BRIEF:
Nothing should differ between your answer and the records.

RECORDED INFORMATION:
+ + + + +
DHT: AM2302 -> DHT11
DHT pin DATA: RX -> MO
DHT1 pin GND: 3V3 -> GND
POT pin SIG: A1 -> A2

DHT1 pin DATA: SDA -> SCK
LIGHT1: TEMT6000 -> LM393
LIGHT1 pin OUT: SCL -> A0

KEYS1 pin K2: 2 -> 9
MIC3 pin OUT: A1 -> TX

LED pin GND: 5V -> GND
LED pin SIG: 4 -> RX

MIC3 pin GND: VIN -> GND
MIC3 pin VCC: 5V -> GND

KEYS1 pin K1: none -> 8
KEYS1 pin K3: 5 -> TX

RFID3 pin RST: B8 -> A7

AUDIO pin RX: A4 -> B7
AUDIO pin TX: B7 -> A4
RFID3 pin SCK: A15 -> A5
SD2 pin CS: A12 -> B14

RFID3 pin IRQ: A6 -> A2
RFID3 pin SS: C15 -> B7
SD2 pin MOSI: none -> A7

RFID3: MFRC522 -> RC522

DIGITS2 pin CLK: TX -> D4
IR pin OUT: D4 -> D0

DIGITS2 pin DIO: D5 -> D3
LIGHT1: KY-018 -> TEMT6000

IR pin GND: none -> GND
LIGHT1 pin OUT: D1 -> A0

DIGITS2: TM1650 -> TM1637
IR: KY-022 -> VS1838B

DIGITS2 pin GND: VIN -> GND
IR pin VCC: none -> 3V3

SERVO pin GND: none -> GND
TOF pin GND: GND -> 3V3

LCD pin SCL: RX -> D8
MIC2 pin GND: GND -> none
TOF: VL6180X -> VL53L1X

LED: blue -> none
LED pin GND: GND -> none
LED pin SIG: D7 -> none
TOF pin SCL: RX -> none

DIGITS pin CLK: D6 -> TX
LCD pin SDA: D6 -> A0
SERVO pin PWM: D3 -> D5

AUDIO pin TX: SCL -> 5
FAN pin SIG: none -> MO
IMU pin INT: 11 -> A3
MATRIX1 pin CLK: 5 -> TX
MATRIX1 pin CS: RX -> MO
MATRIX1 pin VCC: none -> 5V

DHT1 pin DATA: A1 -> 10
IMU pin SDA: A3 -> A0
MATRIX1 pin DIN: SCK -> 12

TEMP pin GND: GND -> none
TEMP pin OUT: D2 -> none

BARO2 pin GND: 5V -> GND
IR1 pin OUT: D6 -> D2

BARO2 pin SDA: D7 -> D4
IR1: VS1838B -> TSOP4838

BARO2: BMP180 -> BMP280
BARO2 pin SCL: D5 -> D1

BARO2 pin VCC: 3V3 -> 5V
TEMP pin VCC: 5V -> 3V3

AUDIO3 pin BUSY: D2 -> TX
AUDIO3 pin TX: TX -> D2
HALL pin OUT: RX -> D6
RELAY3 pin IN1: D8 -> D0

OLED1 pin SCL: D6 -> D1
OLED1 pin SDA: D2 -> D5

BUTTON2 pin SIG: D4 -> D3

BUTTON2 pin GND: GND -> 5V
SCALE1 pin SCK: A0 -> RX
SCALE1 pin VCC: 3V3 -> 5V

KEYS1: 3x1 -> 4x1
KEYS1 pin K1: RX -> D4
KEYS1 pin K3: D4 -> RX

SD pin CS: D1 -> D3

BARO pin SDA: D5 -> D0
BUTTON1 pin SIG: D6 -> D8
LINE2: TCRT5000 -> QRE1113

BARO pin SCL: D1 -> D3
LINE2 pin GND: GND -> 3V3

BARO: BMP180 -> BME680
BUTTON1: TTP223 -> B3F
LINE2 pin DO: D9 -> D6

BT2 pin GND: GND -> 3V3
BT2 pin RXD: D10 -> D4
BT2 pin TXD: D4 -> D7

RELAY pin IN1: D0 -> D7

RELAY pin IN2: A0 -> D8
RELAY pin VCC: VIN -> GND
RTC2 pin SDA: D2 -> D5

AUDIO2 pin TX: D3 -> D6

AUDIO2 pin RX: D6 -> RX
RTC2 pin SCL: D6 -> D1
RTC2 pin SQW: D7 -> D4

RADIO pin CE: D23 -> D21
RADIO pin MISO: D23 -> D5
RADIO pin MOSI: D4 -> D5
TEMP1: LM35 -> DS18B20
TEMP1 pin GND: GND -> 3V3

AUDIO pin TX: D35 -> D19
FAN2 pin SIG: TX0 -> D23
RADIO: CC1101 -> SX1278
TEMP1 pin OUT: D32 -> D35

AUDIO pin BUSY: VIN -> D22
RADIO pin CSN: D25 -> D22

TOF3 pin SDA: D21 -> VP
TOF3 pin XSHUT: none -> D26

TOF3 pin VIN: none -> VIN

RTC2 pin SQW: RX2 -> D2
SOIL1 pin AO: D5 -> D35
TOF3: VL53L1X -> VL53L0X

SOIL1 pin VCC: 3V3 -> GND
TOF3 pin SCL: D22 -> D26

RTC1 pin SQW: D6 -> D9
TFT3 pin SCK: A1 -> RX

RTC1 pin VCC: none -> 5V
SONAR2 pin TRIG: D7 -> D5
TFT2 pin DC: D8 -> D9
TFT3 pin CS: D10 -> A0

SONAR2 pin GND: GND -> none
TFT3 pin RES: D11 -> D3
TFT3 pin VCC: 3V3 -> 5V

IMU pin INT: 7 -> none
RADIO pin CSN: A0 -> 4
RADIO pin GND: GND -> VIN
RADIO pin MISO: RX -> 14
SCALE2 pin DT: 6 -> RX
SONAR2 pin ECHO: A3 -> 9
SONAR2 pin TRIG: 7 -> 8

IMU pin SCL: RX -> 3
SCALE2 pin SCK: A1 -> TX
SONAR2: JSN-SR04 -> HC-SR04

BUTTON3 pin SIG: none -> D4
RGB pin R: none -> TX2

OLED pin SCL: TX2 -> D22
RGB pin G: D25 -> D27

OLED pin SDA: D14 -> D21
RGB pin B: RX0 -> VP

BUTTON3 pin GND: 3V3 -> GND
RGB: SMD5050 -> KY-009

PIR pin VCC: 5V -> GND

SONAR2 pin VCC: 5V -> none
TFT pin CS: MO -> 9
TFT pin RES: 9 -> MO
+ + + + +
YOUR RESPONSE:
DHT: AM2302 -> DHT11
DHT pin DATA: RX -> MO
DHT1 pin GND: 3V3 -> GND
POT pin SIG: A1 -> A2

DHT1 pin DATA: SDA -> SCK
LIGHT1: TEMT6000 -> LM393
LIGHT1 pin OUT: SCL -> A0

KEYS1 pin K2: 2 -> 9
MIC3 pin OUT: A1 -> TX

LED pin GND: 5V -> GND
LED pin SIG: 4 -> RX

MIC3 pin GND: VIN -> GND
MIC3 pin VCC: 5V -> GND

KEYS1 pin K1: none -> 8
KEYS1 pin K3: 5 -> TX

RFID3 pin RST: B8 -> A7

AUDIO pin RX: A4 -> B7
AUDIO pin TX: B7 -> A4
RFID3 pin SCK: A15 -> A5
SD2 pin CS: A12 -> B14

RFID3 pin IRQ: A6 -> A2
RFID3 pin SS: C15 -> B7
SD2 pin MOSI: none -> A7

RFID3: MFRC522 -> RC522

DIGITS2 pin CLK: TX -> D4
IR pin OUT: D4 -> D0

DIGITS2 pin DIO: D5 -> D3
LIGHT1: KY-018 -> TEMT6000

IR pin GND: none -> GND
LIGHT1 pin OUT: D1 -> A0

DIGITS2: TM1650 -> TM1637
IR: KY-022 -> VS1838B

DIGITS2 pin GND: VIN -> GND
IR pin VCC: none -> 3V3

SERVO pin GND: none -> GND
TOF pin GND: GND -> 3V3

LCD pin SCL: RX -> D8
MIC2 pin GND: GND -> none
TOF: VL6180X -> VL53L1X

LED: blue -> none
LED pin GND: GND -> none
LED pin SIG: D7 -> none
TOF pin SCL: RX -> none

DIGITS pin CLK: D6 -> TX
LCD pin SDA: D6 -> A0
SERVO pin PWM: D3 -> D5

AUDIO pin TX: SCL -> 5
FAN pin SIG: none -> MO
IMU pin INT: 11 -> A3
MATRIX1 pin CLK: 5 -> TX
MATRIX1 pin CS: RX -> MO
MATRIX1 pin VCC: none -> 5V

DHT1 pin DATA: A1 -> 10
IMU pin SDA: A3 -> A0
MATRIX1 pin DIN: SCK -> 12

TEMP pin GND: GND -> none
TEMP pin OUT: D2 -> none

BARO2 pin GND: 5V -> GND
IR1 pin OUT: D6 -> D2

BARO2 pin SDA: D7 -> D4
IR1: VS1838B -> TSOP4838

BARO2: BMP180 -> BMP280
BARO2 pin SCL: D5 -> D1

BARO2 pin VCC: 3V3 -> 5V
TEMP pin VCC: 5V -> 3V3

AUDIO3 pin BUSY: D2 -> TX
AUDIO3 pin TX: TX -> D2
HALL pin OUT: RX -> D6
RELAY3 pin IN1: D8 -> D0

OLED1 pin SCL: D6 -> D1
OLED1 pin SDA: D2 -> D5

BUTTON2 pin SIG: D4 -> D3

BUTTON2 pin GND: GND -> 5V
SCALE1 pin SCK: A0 -> RX
SCALE1 pin VCC: 3V3 -> 5V

KEYS1: 3x1 -> 4x1
KEYS1 pin K1: RX -> D4
KEYS1 pin K3: D4 -> RX

SD pin CS: D1 -> D3

BARO pin SDA: D5 -> D0
BUTTON1 pin SIG: D6 -> D8
LINE2: TCRT5000 -> QRE1113

BARO pin SCL: D1 -> D3
LINE2 pin GND: GND -> 3V3

BARO: BMP180 -> BME680
BUTTON1: TTP223 -> B3F
LINE2 pin DO: D9 -> D6

BT2 pin GND: GND -> 3V3
BT2 pin RXD: D10 -> D4
BT2 pin TXD: D4 -> D7

RELAY pin IN1: D0 -> D7

RELAY pin IN2: A0 -> D8
RELAY pin VCC: VIN -> GND
RTC2 pin SDA: D2 -> D5

AUDIO2 pin TX: D3 -> D6

AUDIO2 pin RX: D6 -> RX
RTC2 pin SCL: D6 -> D1
RTC2 pin SQW: D7 -> D4

RADIO pin CE: D23 -> D21
RADIO pin MISO: D23 -> D5
RADIO pin MOSI: D4 -> D5
TEMP1: LM35 -> DS18B20
TEMP1 pin GND: GND -> 3V3

AUDIO pin TX: D35 -> D19
FAN2 pin SIG: TX0 -> D23
RADIO: CC1101 -> SX1278
TEMP1 pin OUT: D32 -> D35

AUDIO pin BUSY: VIN -> D22
RADIO pin CSN: D25 -> D22

TOF3 pin SDA: D21 -> VP
TOF3 pin XSHUT: none -> D26

TOF3 pin VIN: none -> VIN

RTC2 pin SQW: RX2 -> D2
SOIL1 pin AO: D5 -> D35
TOF3: VL53L1X -> VL53L0X

SOIL1 pin VCC: 3V3 -> GND
TOF3 pin SCL: D22 -> D26

RTC1 pin SQW: D6 -> D9
TFT3 pin SCK: A1 -> RX

RTC1 pin VCC: none -> 5V
SONAR2 pin TRIG: D7 -> D5
TFT2 pin DC: D8 -> D9
TFT3 pin CS: D10 -> A0

SONAR2 pin GND: GND -> none
TFT3 pin RES: D11 -> D3
TFT3 pin VCC: 3V3 -> 5V

IMU pin INT: 7 -> none
RADIO pin CSN: A0 -> 4
RADIO pin GND: GND -> VIN
RADIO pin MISO: RX -> 14
SCALE2 pin DT: 6 -> RX
SONAR2 pin ECHO: A3 -> 9
SONAR2 pin TRIG: 7 -> 8

IMU pin SCL: RX -> 3
SCALE2 pin SCK: A1 -> TX
SONAR2: JSN-SR04 -> HC-SR04

BUTTON3 pin SIG: none -> D4
RGB pin R: none -> TX2

OLED pin SCL: TX2 -> D22
RGB pin G: D25 -> D27

OLED pin SDA: D14 -> D21
RGB pin B: RX0 -> VP

BUTTON3 pin GND: 3V3 -> GND
RGB: SMD5050 -> KY-009

PIR pin VCC: 5V -> GND

SONAR2 pin VCC: 5V -> none
TFT pin CS: MO -> 9
TFT pin RES: 9 -> MO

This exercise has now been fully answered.